| The problem |
In the data below, find the line containing "(268, 645) = (284, 202): blue", then set down that line and every later line up to and including the line containing "(524, 704) = (152, 323): green", exactly.

| Data section |

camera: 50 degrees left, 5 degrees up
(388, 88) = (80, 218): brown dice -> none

==

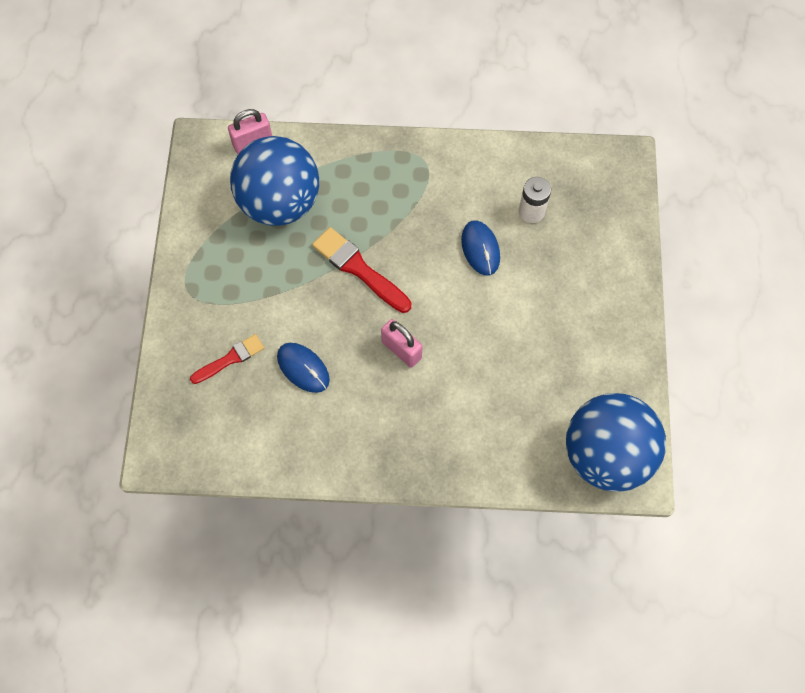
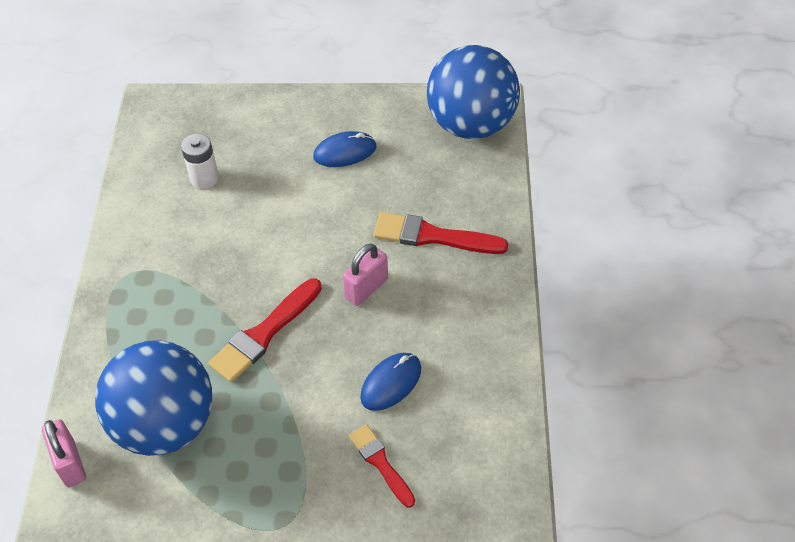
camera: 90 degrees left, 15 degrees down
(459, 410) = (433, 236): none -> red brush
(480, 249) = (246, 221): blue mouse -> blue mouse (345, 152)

--

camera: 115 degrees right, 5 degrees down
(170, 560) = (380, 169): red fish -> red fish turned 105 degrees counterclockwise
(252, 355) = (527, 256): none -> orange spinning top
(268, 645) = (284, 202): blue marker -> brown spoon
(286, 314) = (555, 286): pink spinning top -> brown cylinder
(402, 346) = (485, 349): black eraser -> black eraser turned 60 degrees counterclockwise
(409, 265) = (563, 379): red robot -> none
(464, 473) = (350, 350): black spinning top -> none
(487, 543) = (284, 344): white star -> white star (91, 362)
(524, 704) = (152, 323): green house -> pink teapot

| Answer space |
(268, 645) = (284, 202): blue marker -> brown spoon
(286, 314) = (555, 286): pink spinning top -> brown cylinder
(402, 346) = (485, 349): black eraser -> black eraser turned 60 degrees counterclockwise
(409, 265) = (563, 379): red robot -> none
(464, 473) = (350, 350): black spinning top -> none
(487, 543) = (284, 344): white star -> white star (91, 362)
(524, 704) = (152, 323): green house -> pink teapot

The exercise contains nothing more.